Exercise ▸ Please print every record below exactly as it appears, but leave out the pictures.

*** Opening of Information provided ***

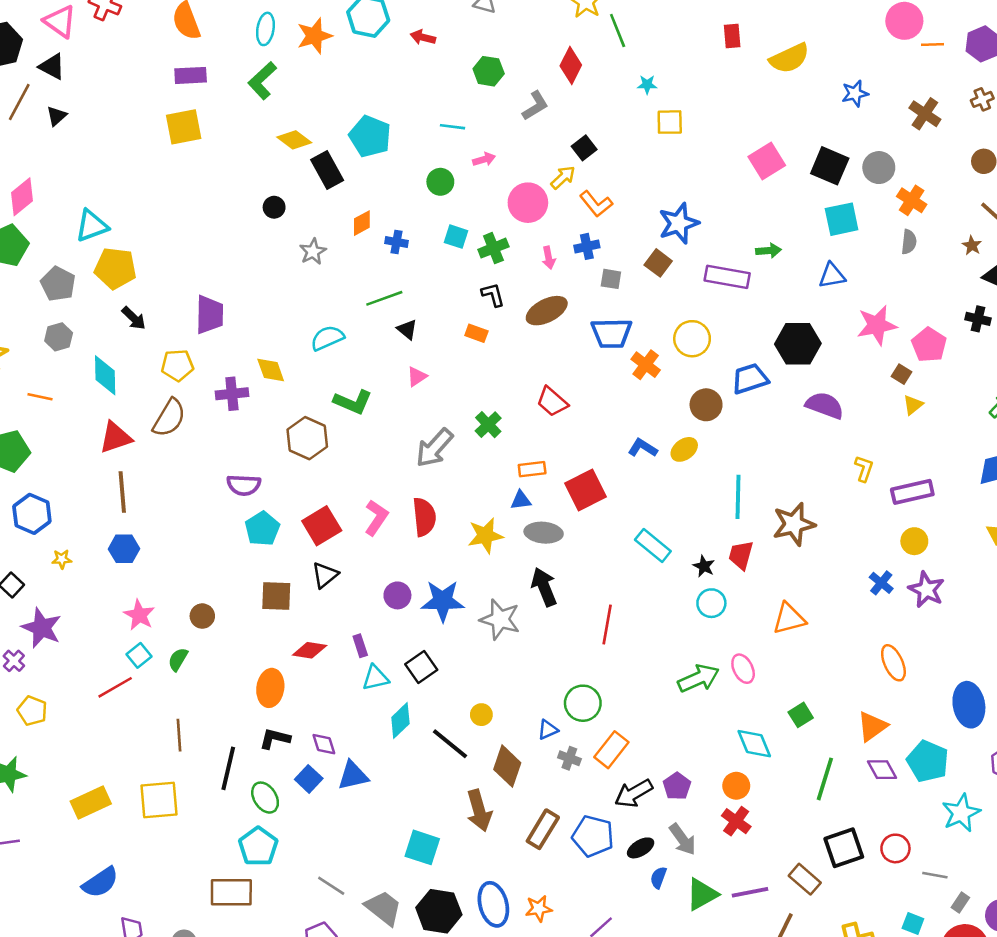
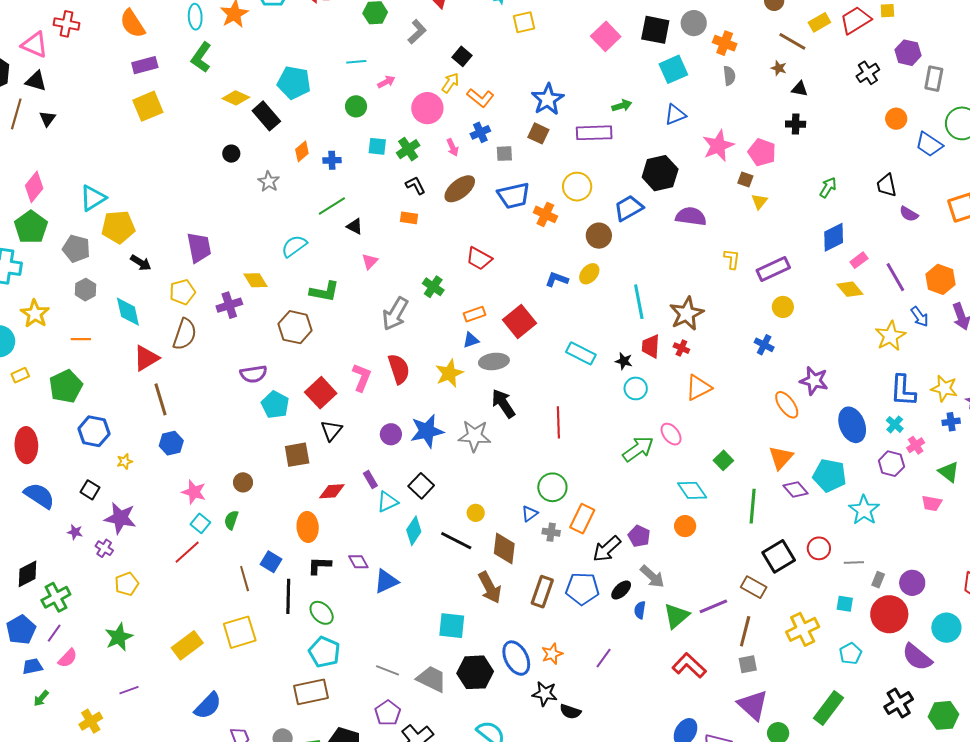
purple star: (926, 590) -> (814, 381), moved
yellow pentagon: (32, 711) -> (127, 584), turned -30
blue square: (309, 779) -> (271, 562), moved
red cross: (736, 821) -> (681, 348), moved, size x0.7

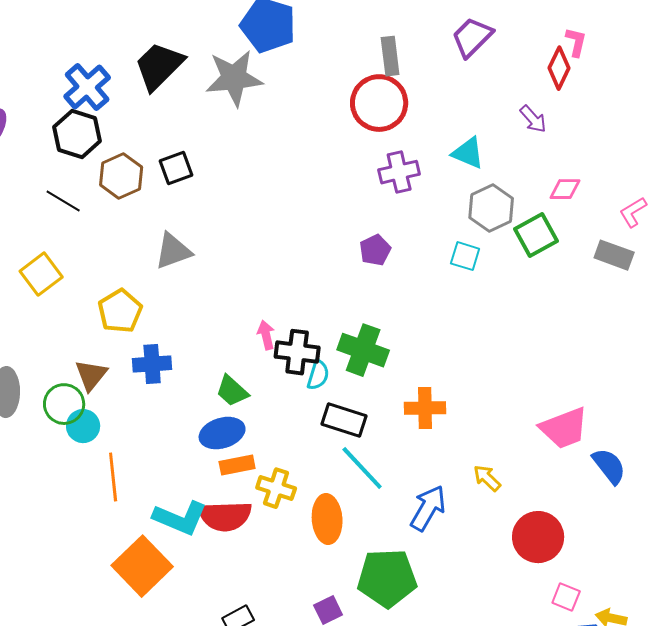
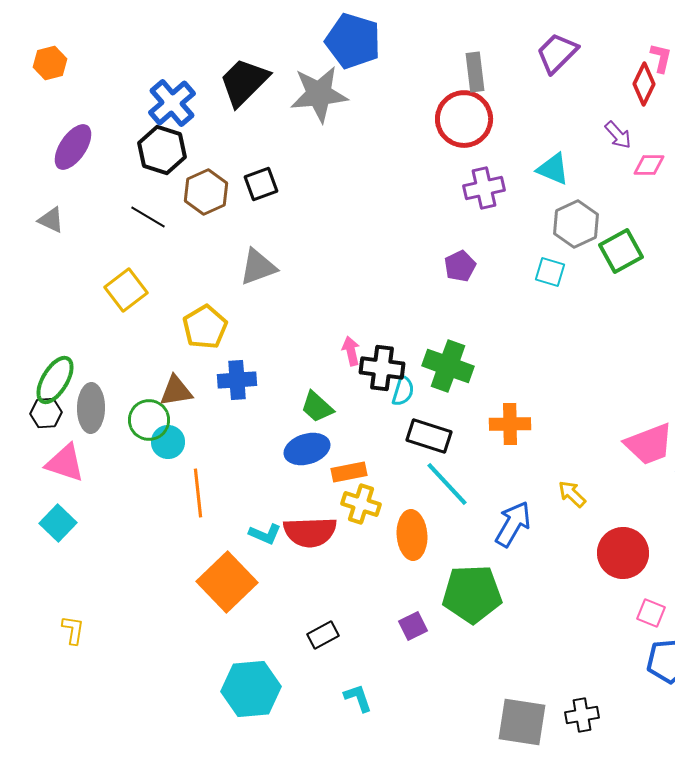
pink diamond: (565, 189) -> (649, 165), moved
brown triangle: (91, 375) -> (176, 391), turned 42
orange rectangle: (237, 465) -> (349, 472), moved
cyan L-shape: (180, 518) -> (265, 534), size x0.6

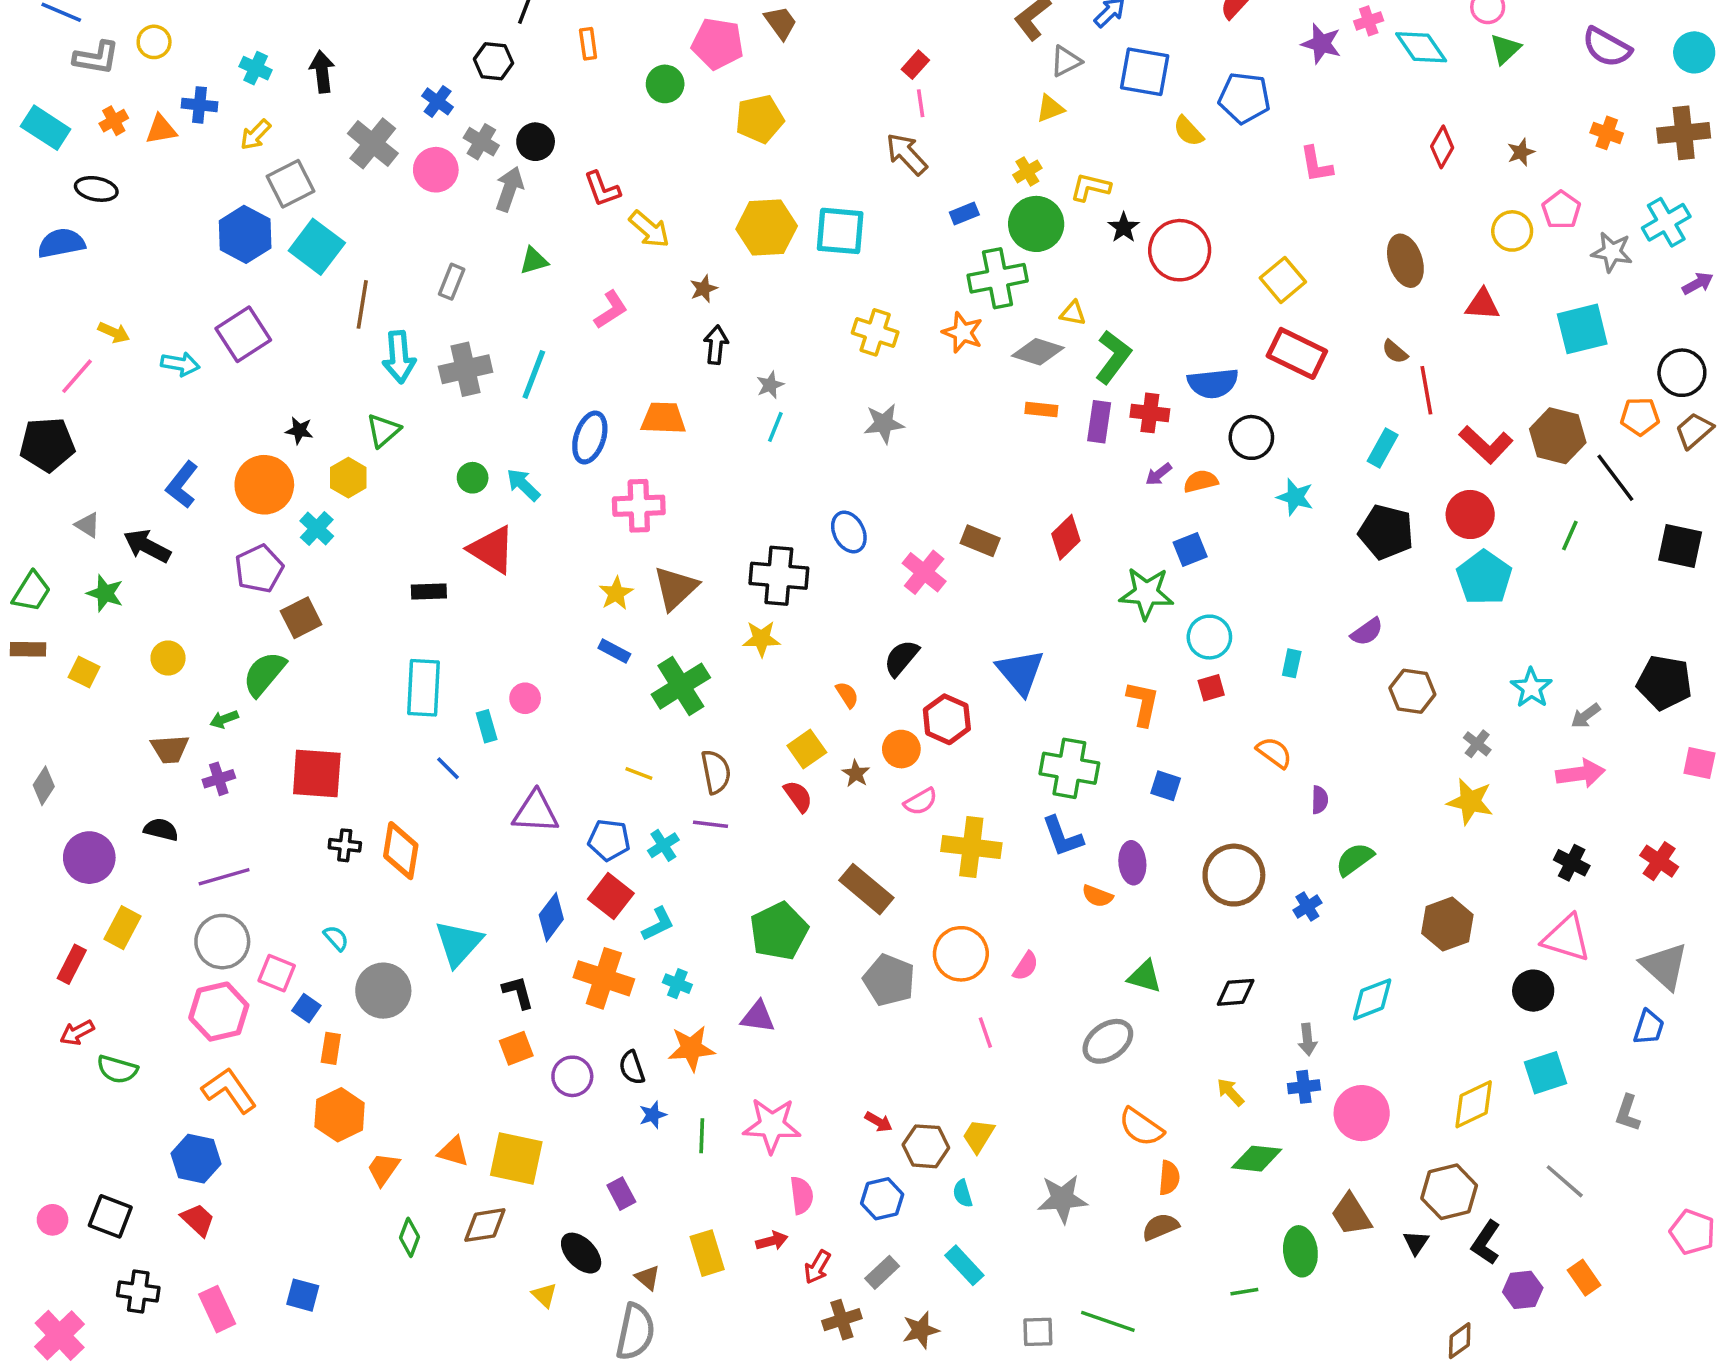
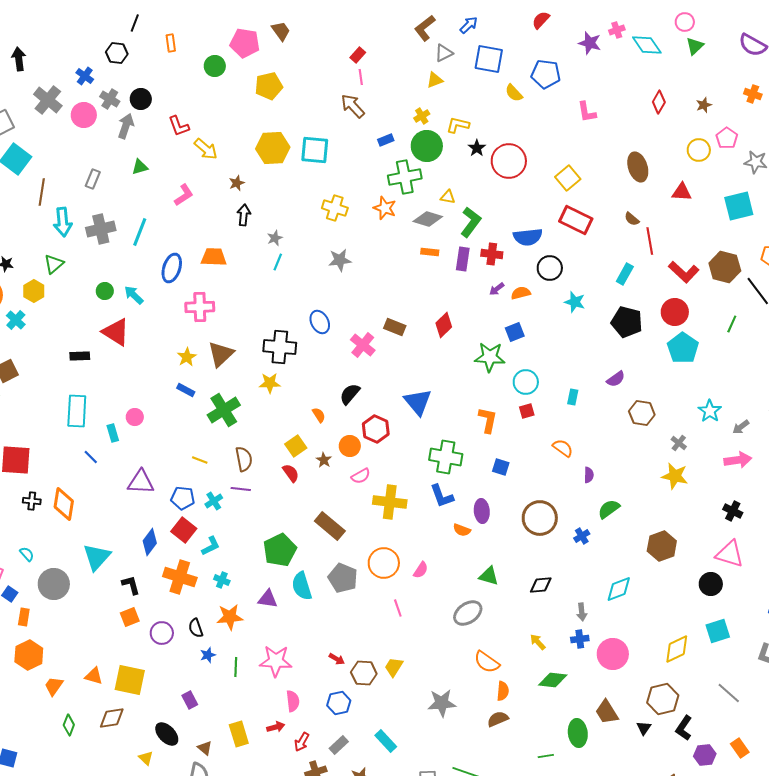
cyan semicircle: (963, 1194) -> (302, 586), moved, size x1.8

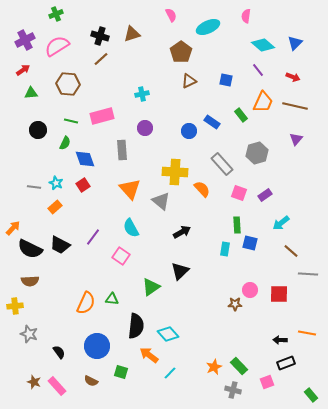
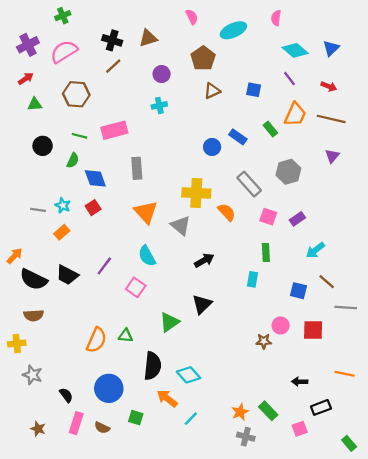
purple circle: (145, 128) -> (162, 74), moved
blue square: (250, 243) -> (299, 291), moved
black arrow: (280, 340) -> (300, 382), moved
pink rectangle: (57, 386) -> (76, 423), moved, turned 60
gray cross: (233, 390) -> (246, 437), moved

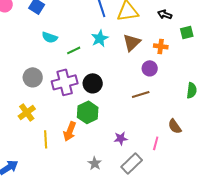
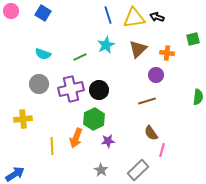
black arrow: (165, 14) -> (157, 17), moved
cyan semicircle: (50, 37) -> (43, 54), moved
yellow cross: (27, 112) -> (23, 119), moved, turned 30
brown semicircle: (175, 126) -> (151, 133), moved
purple star: (121, 138) -> (108, 141), moved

*** Close of Information provided ***

Answer box ▸
purple star: (926, 590) -> (814, 381), moved
yellow pentagon: (32, 711) -> (127, 584), turned -30
blue square: (309, 779) -> (271, 562), moved
red cross: (736, 821) -> (681, 348), moved, size x0.7

pink diamond: (565, 189) -> (649, 165), moved
brown triangle: (91, 375) -> (176, 391), turned 42
orange rectangle: (237, 465) -> (349, 472), moved
cyan L-shape: (180, 518) -> (265, 534), size x0.6

cyan semicircle: (963, 1194) -> (302, 586), moved, size x1.8

purple circle: (145, 128) -> (162, 74), moved
blue square: (250, 243) -> (299, 291), moved
black arrow: (280, 340) -> (300, 382), moved
pink rectangle: (57, 386) -> (76, 423), moved, turned 60
gray cross: (233, 390) -> (246, 437), moved

black arrow: (165, 14) -> (157, 17), moved
cyan semicircle: (50, 37) -> (43, 54), moved
yellow cross: (27, 112) -> (23, 119), moved, turned 30
brown semicircle: (175, 126) -> (151, 133), moved
purple star: (121, 138) -> (108, 141), moved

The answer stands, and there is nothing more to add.